(Scene difference descriptions)

= Beginning of Section =

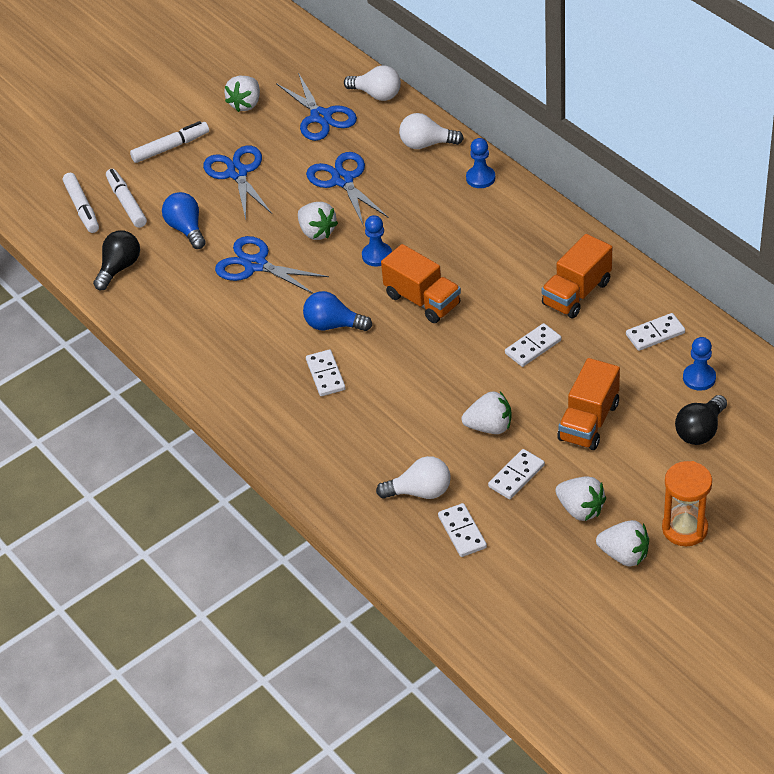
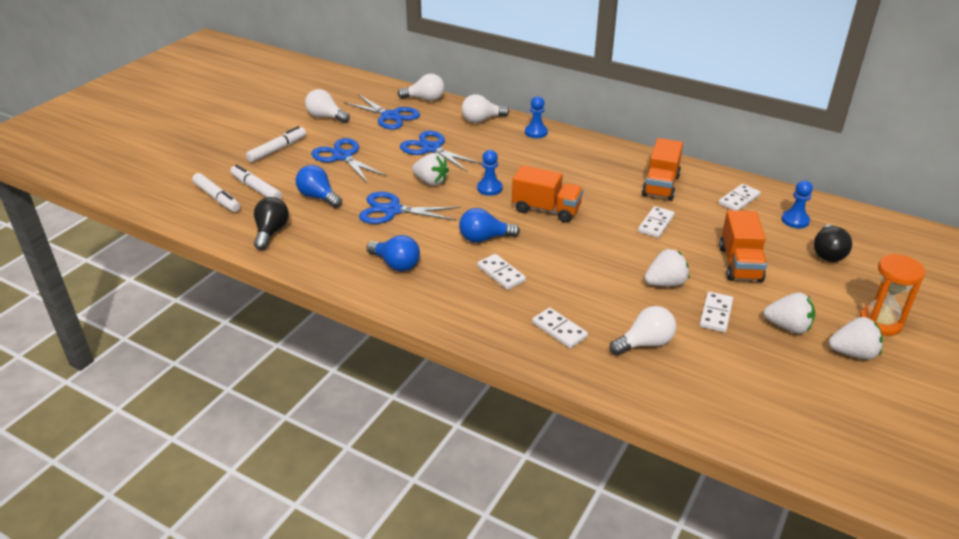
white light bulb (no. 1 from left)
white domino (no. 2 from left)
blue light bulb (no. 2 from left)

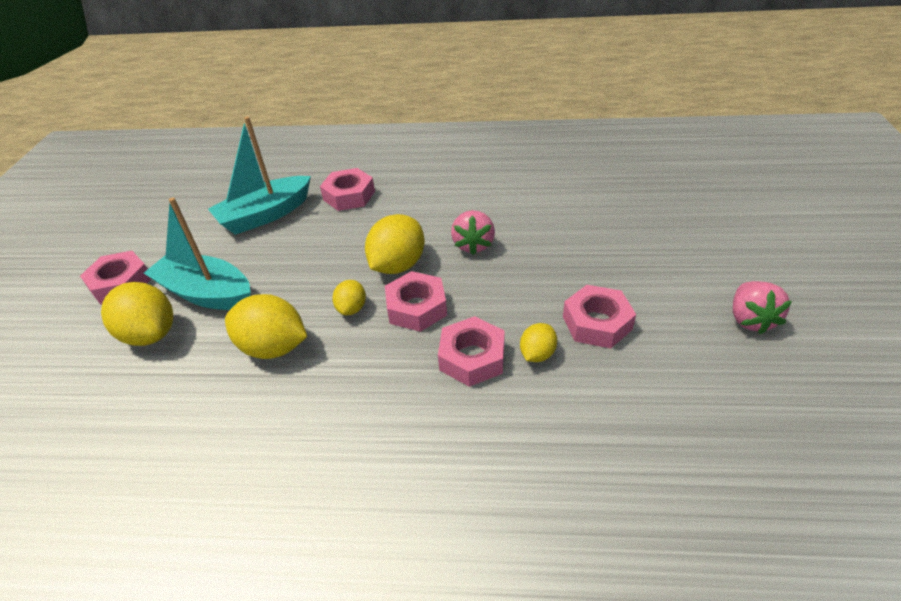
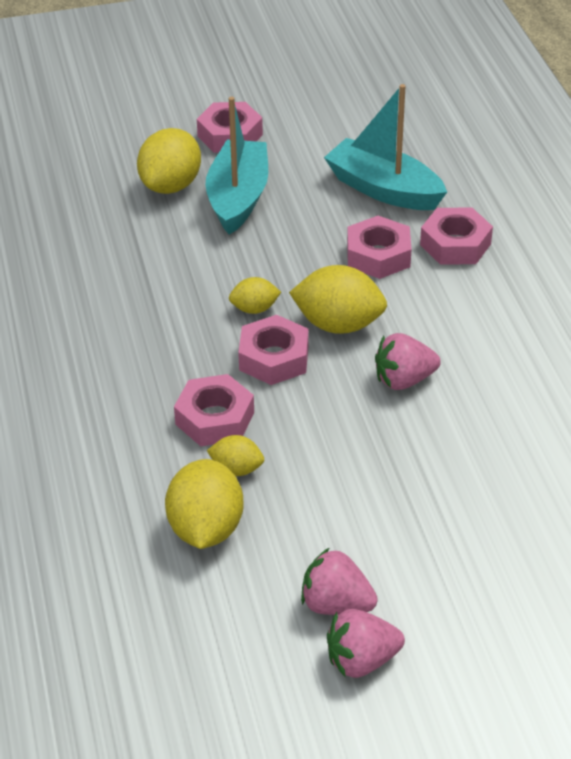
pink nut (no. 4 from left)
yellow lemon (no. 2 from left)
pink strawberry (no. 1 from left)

= End of Section =

*TASK REQUIREMENTS:* Copy every record exactly, without the pictures.

*RESPONSE TO THE TASK:*
white light bulb (no. 1 from left)
white domino (no. 2 from left)
blue light bulb (no. 2 from left)

pink nut (no. 4 from left)
yellow lemon (no. 2 from left)
pink strawberry (no. 1 from left)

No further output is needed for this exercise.